Aim of the exercise:
Everything from the line with "HALL: A3144 -> SS49E" through the final line of the listing below must be retyped exactly, apart from the pictures.

Dataset excerpts:
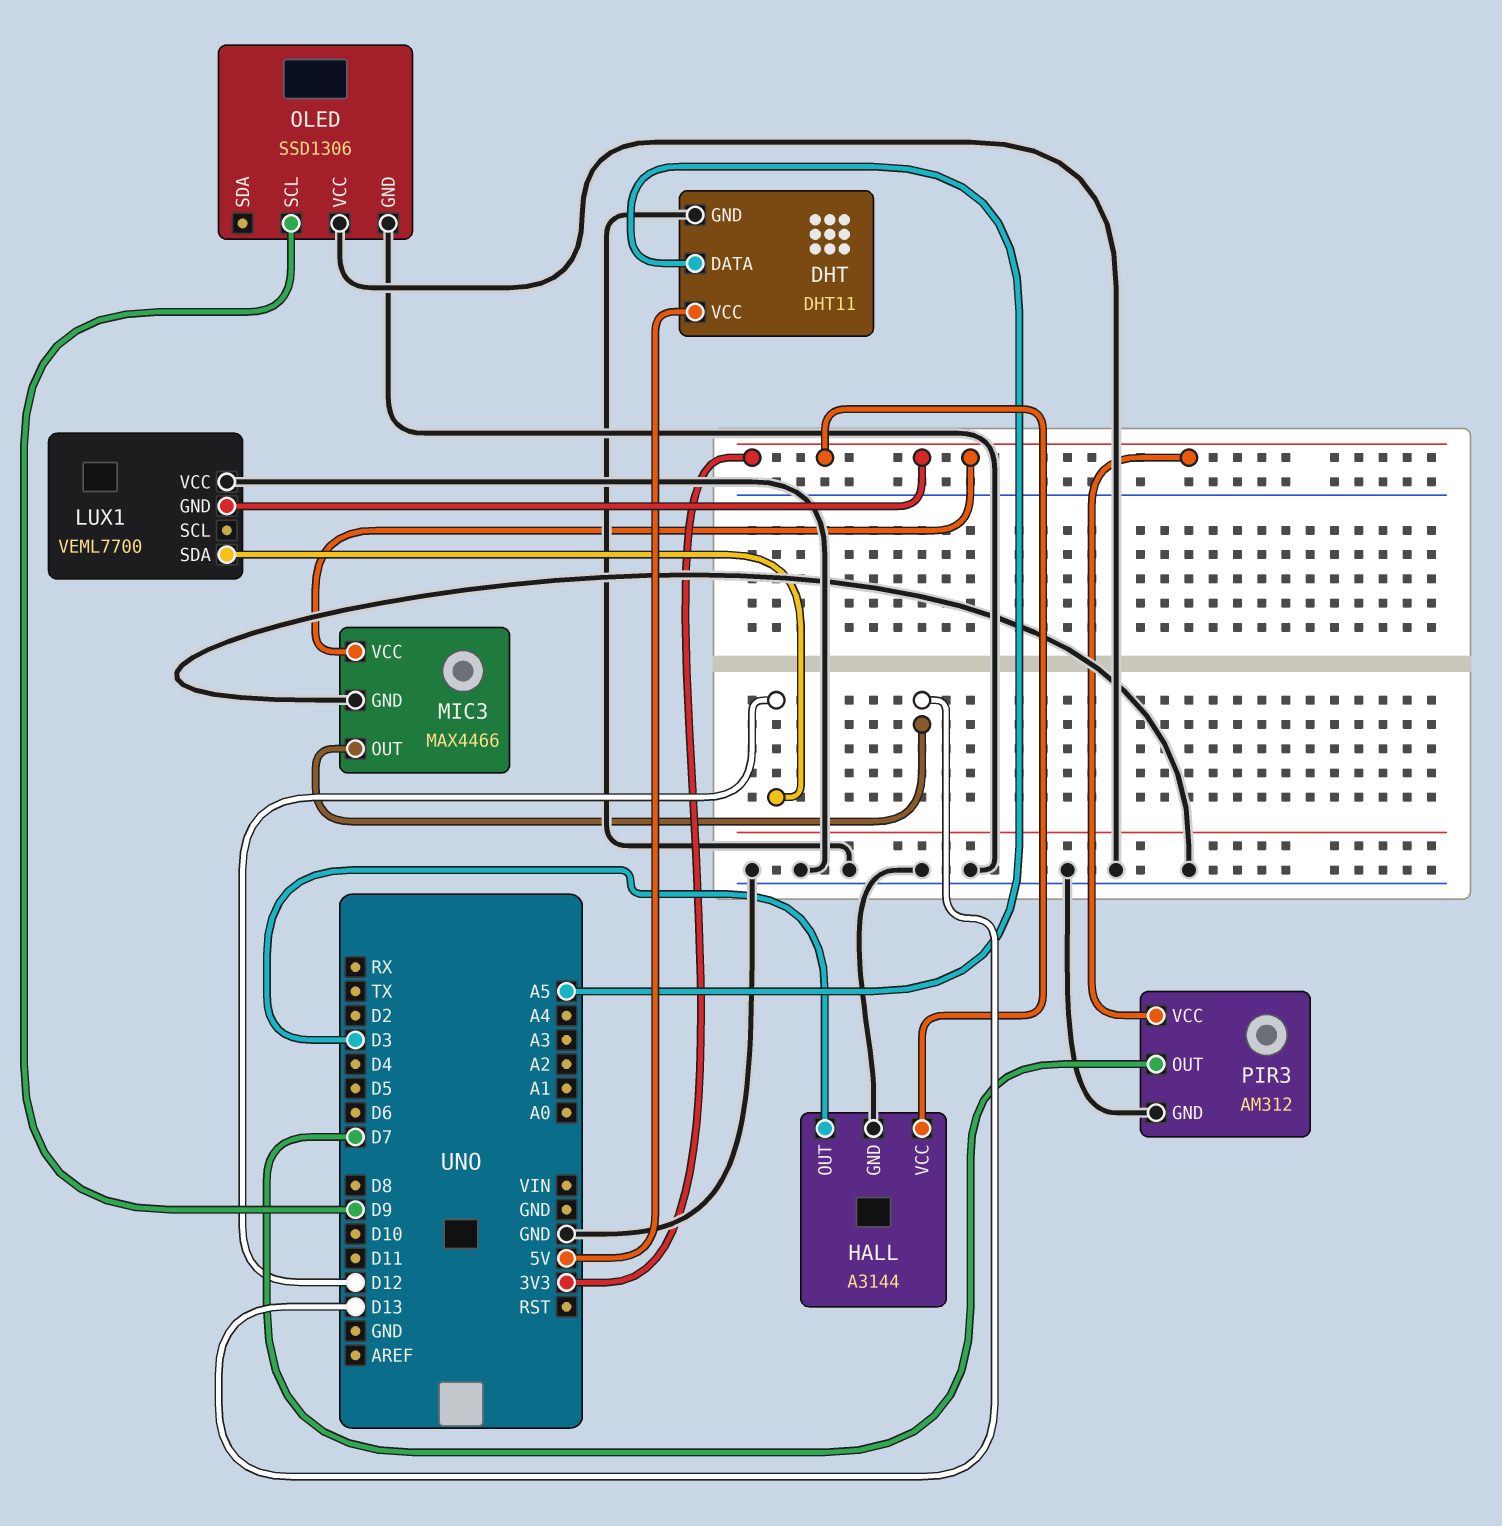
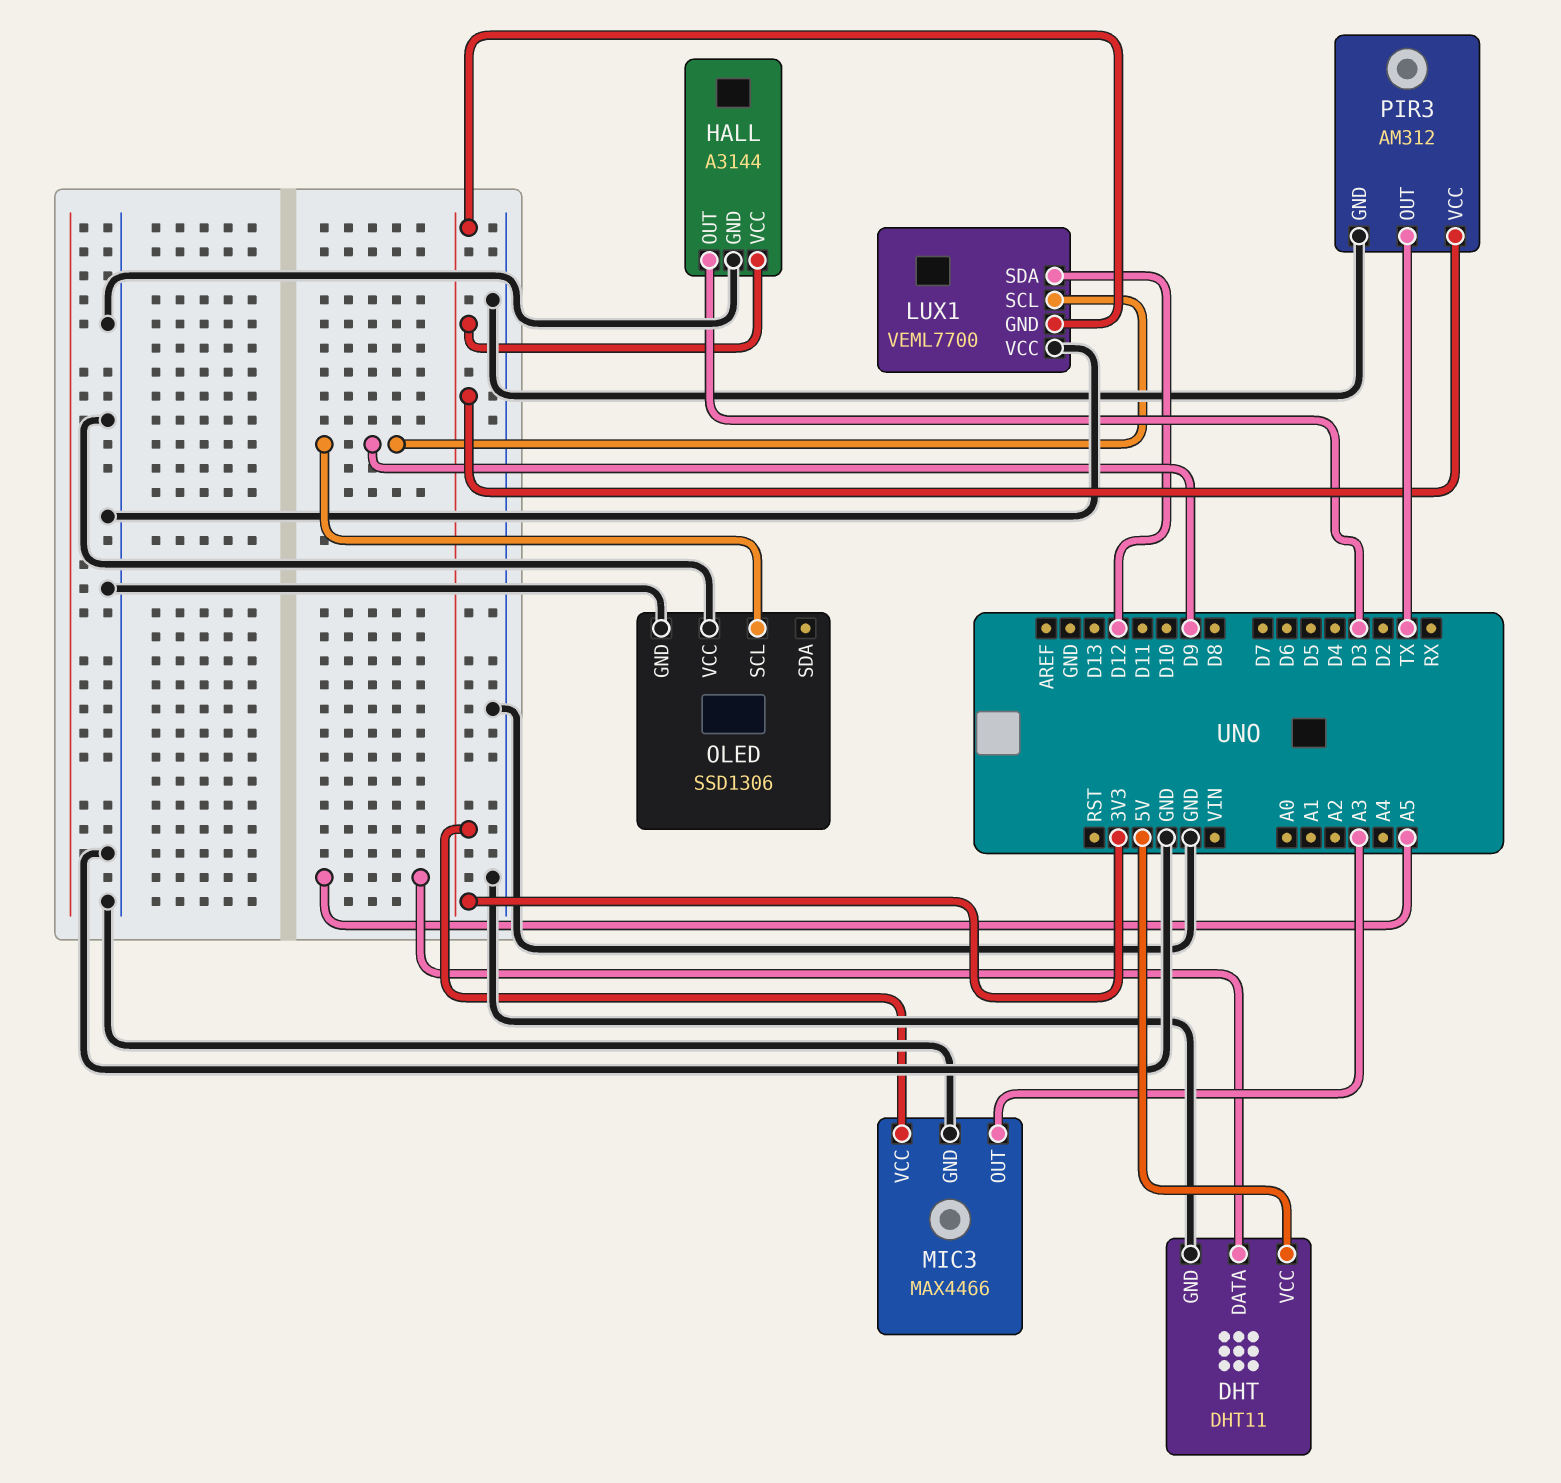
LUX1 pin SCL: none -> D9
MIC3 pin OUT: D13 -> A3
PIR3 pin OUT: D7 -> TX

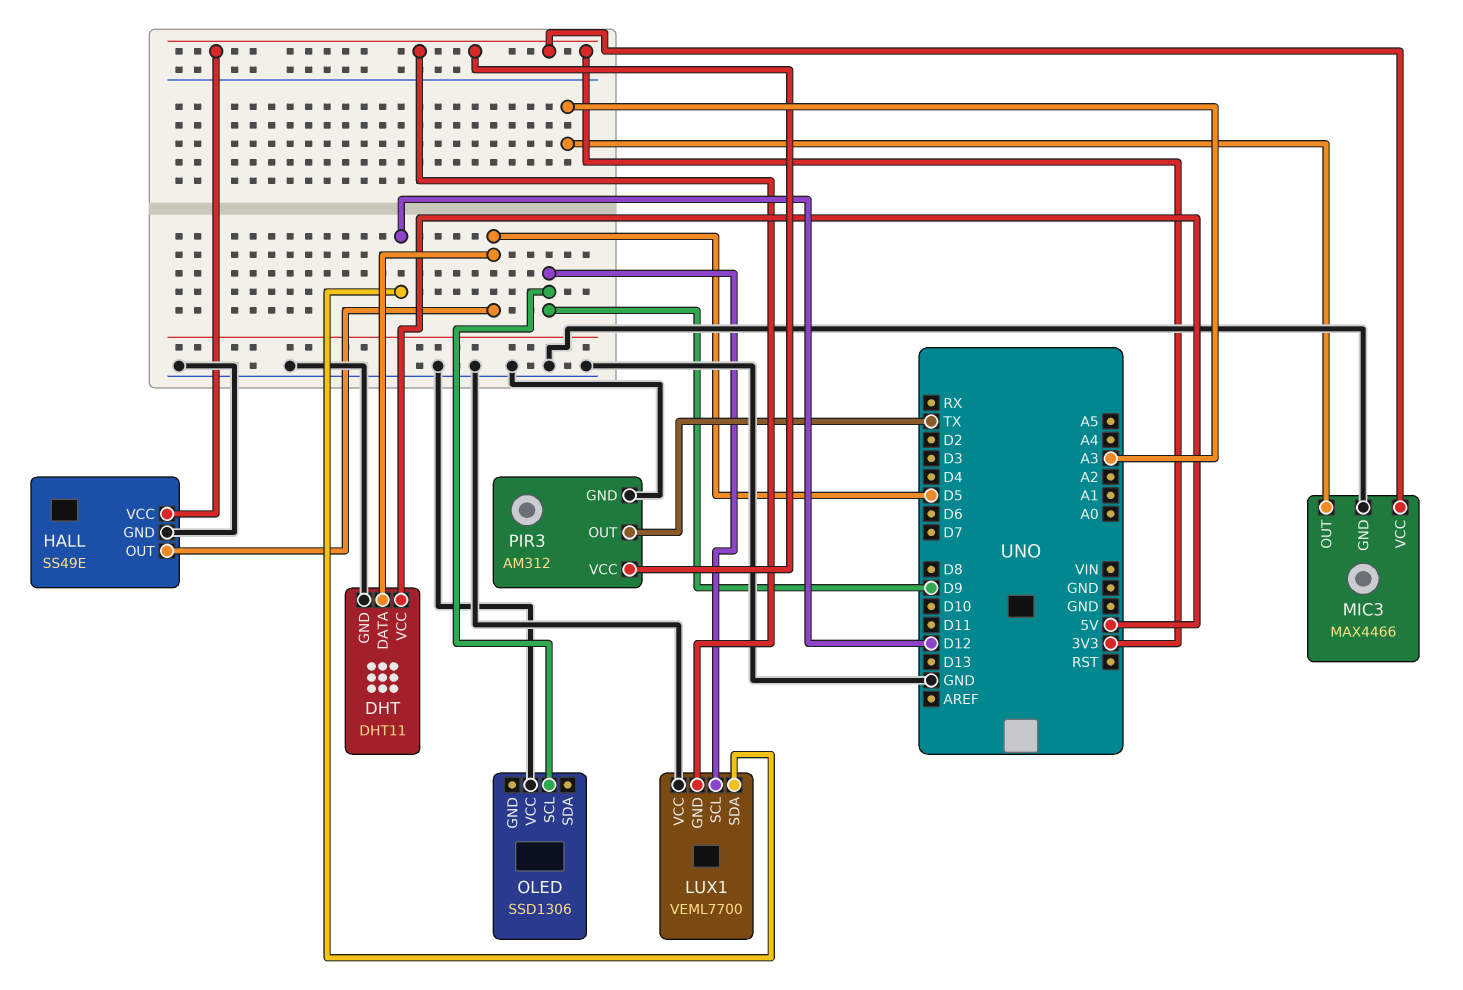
DHT pin DATA: A5 -> D5
HALL: A3144 -> SS49E
HALL pin OUT: D3 -> D5
OLED pin GND: GND -> none

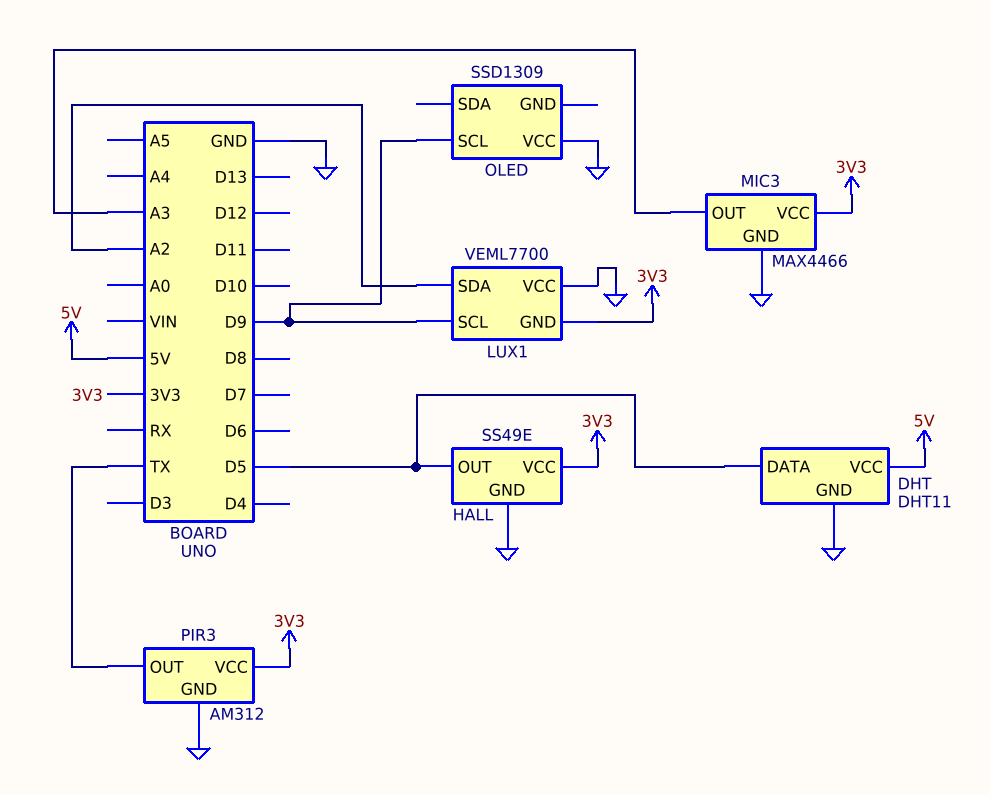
LUX1 pin SDA: D12 -> A2
OLED: SSD1306 -> SSD1309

Solution below:
HALL: A3144 -> SS49E
HALL pin OUT: D3 -> D5
OLED pin GND: GND -> none

LUX1 pin SDA: D12 -> A2
OLED: SSD1306 -> SSD1309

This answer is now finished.